## What is expected
Starting with the line that contains "(246, 136) = (162, 163): orange", copy every line through the end of the data below, exactly and with nothing added.

Records from a dataset:
------------------------------------------------------------------------

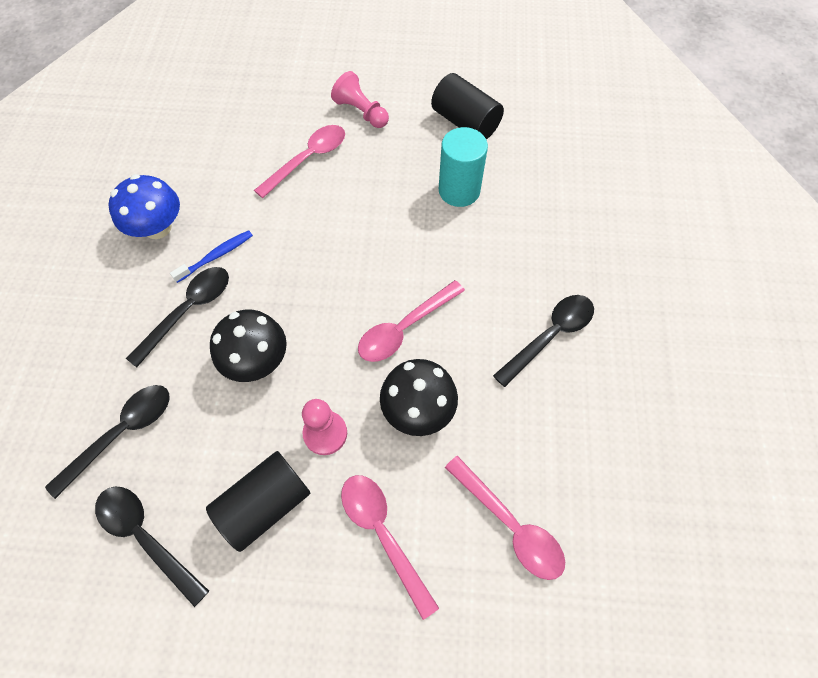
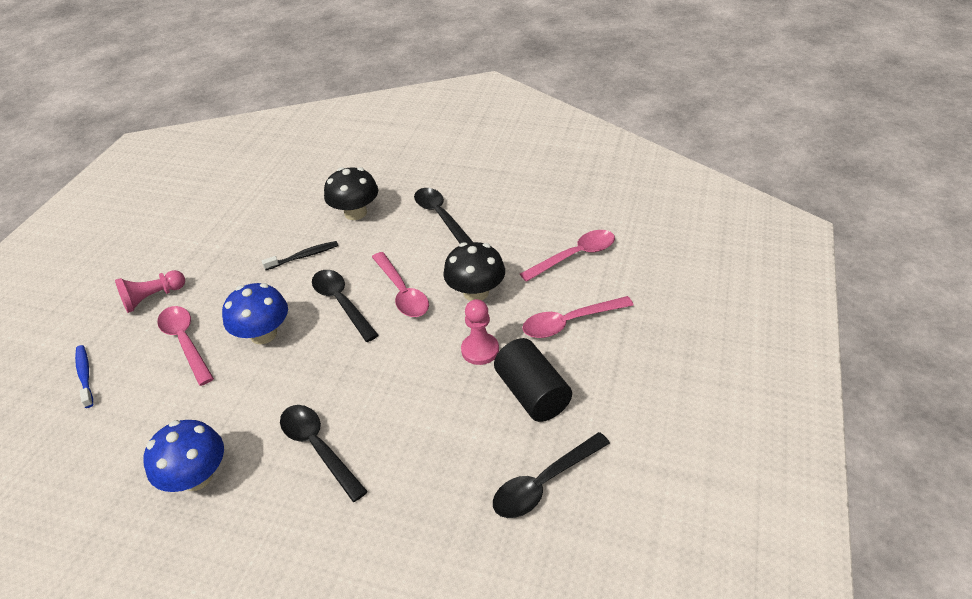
camera: 75 degrees left, 20 degrees down
(122, 433) = (436, 506): black spoon -> black spoon (341, 303)
(216, 256) = (263, 422): blue toothbrush -> blue toothbrush (85, 375)
(256, 360) = (395, 394): black mushroom -> black mushroom (355, 213)
(325, 218) = (263, 334): none -> blue mushroom
(444, 214) = (304, 256): none -> black toothbrush
(459, 190) = (284, 245): turquoise cylinder -> none
(465, 122) = (214, 232): black cylinder -> none

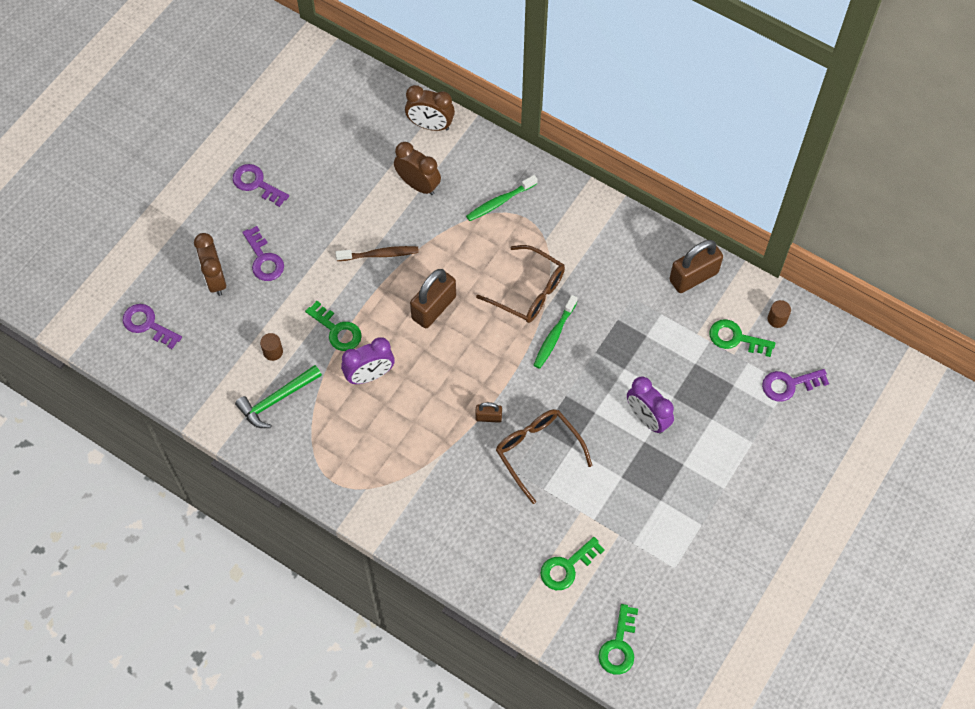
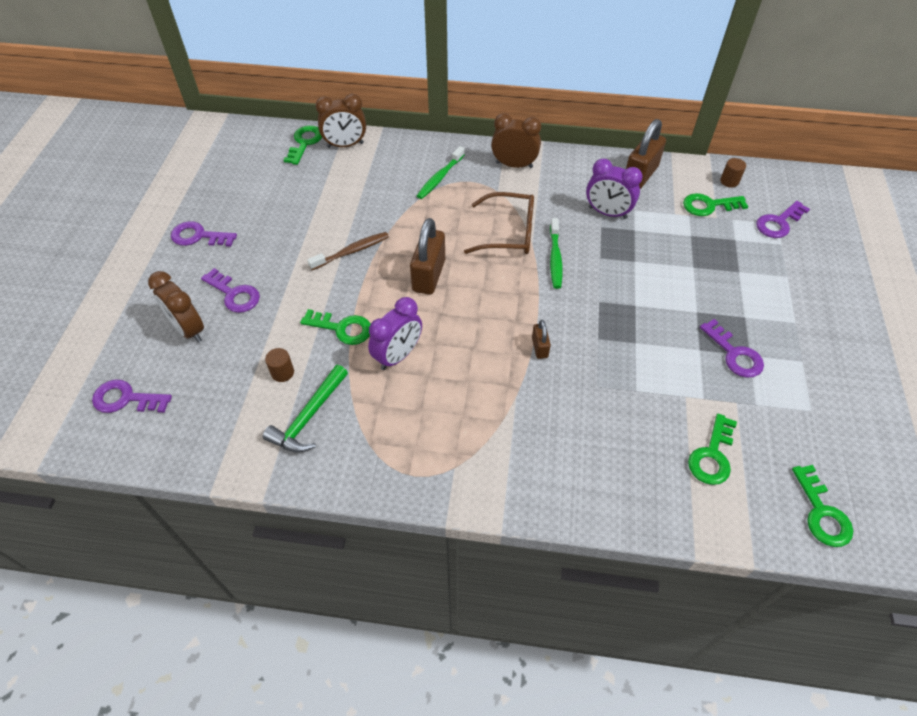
camera: 25 degrees left, 10 degrees down
(393, 107) = (305, 143): none -> green key
(418, 185) = (358, 188): brown clock -> brown clock (514, 165)
(488, 417) = (539, 347): brown padlock -> brown padlock turned 75 degrees counterclockwise
(538, 452) = (607, 359): brown glasses -> none
(647, 418) = (684, 292): purple clock -> purple clock (607, 213)
(648, 493) = (734, 354): none -> purple key

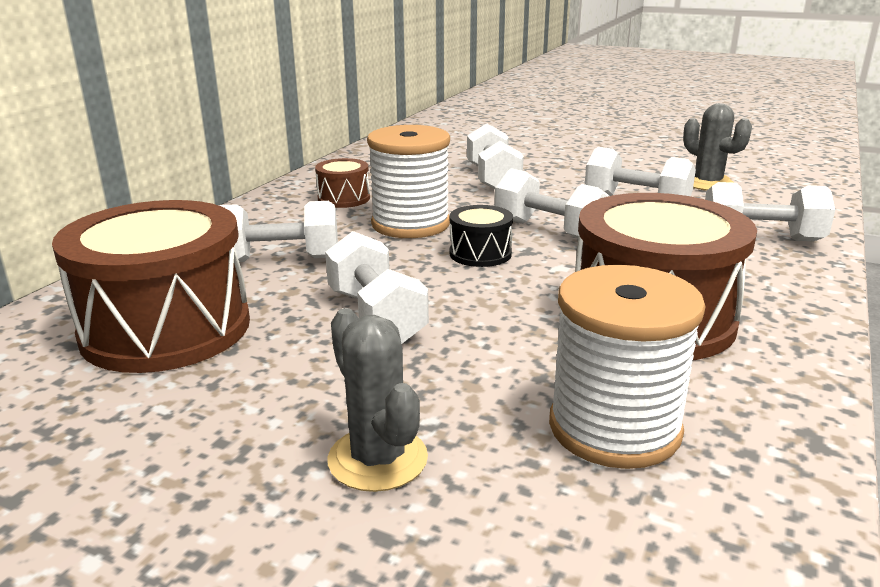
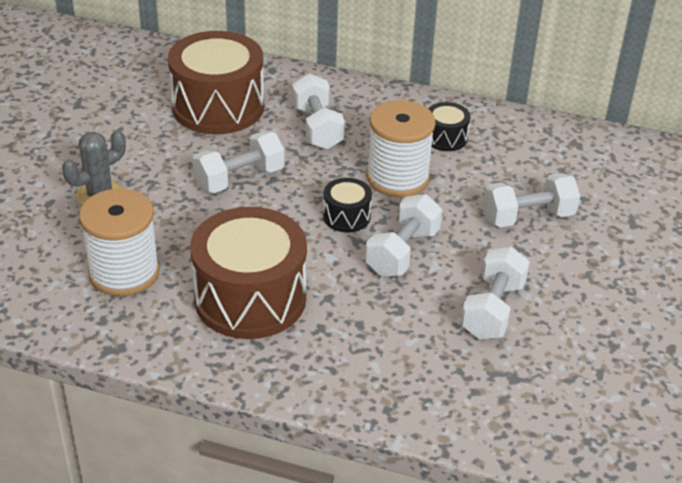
camera: 80 degrees right, 15 degrees up
(343, 198) = (445, 138): brown drum -> black drum
(707, 183) = (572, 370): grey cactus -> none
(760, 239) = (416, 383): white dumbbell -> none

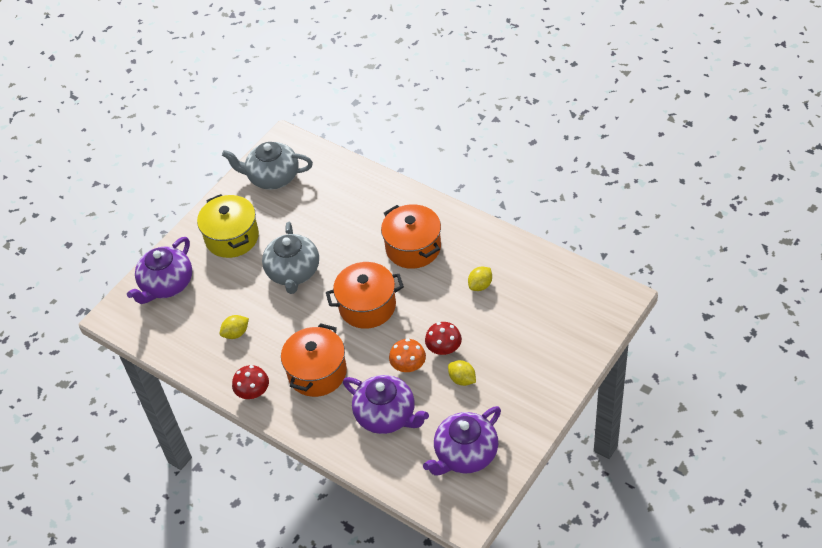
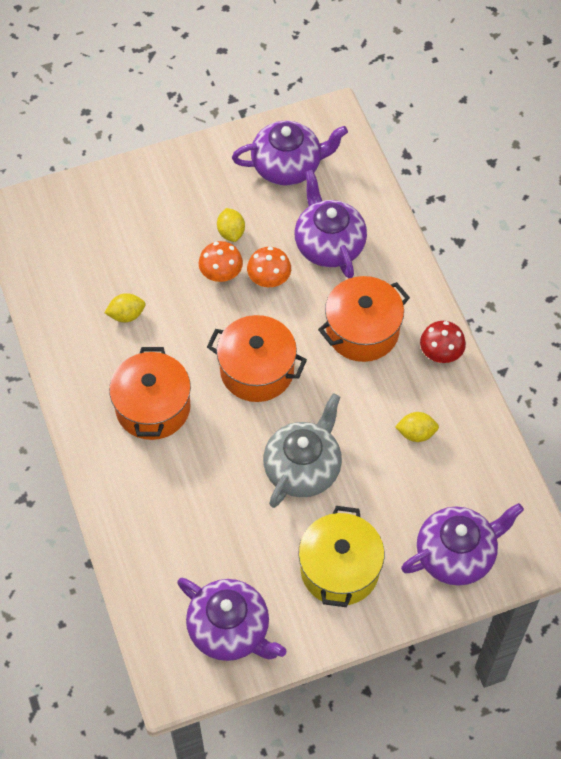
camera: 150 degrees left, 10 degrees up
(272, 177) = (230, 630): grey teapot -> purple teapot
(444, 348) = (221, 273): red mushroom -> orange mushroom

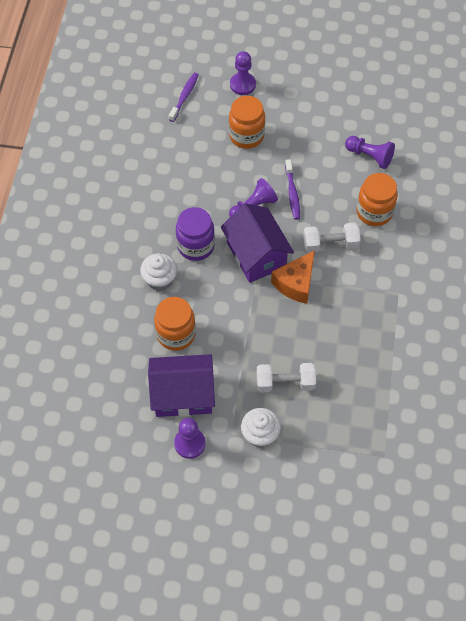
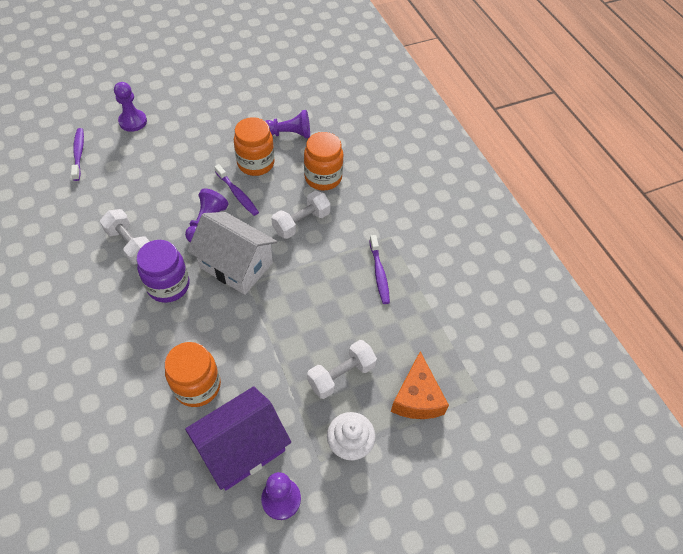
camera: 35 degrees left, 5 degrees down
(160, 280) = (148, 338): white cupcake -> none
(185, 197) = (130, 244): none -> white dumbbell
(246, 136) = (162, 163): orange jar -> orange jar (256, 163)
(256, 255) = (236, 265): purple house -> white house
(296, 283) = (291, 273): orange cheese -> orange cheese (416, 398)
(367, 319) = (379, 273): none -> purple toothbrush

------------------------------------------------------------------------

## Solution to the problem
(246, 136) = (162, 163): orange jar -> orange jar (256, 163)
(256, 255) = (236, 265): purple house -> white house
(296, 283) = (291, 273): orange cheese -> orange cheese (416, 398)
(367, 319) = (379, 273): none -> purple toothbrush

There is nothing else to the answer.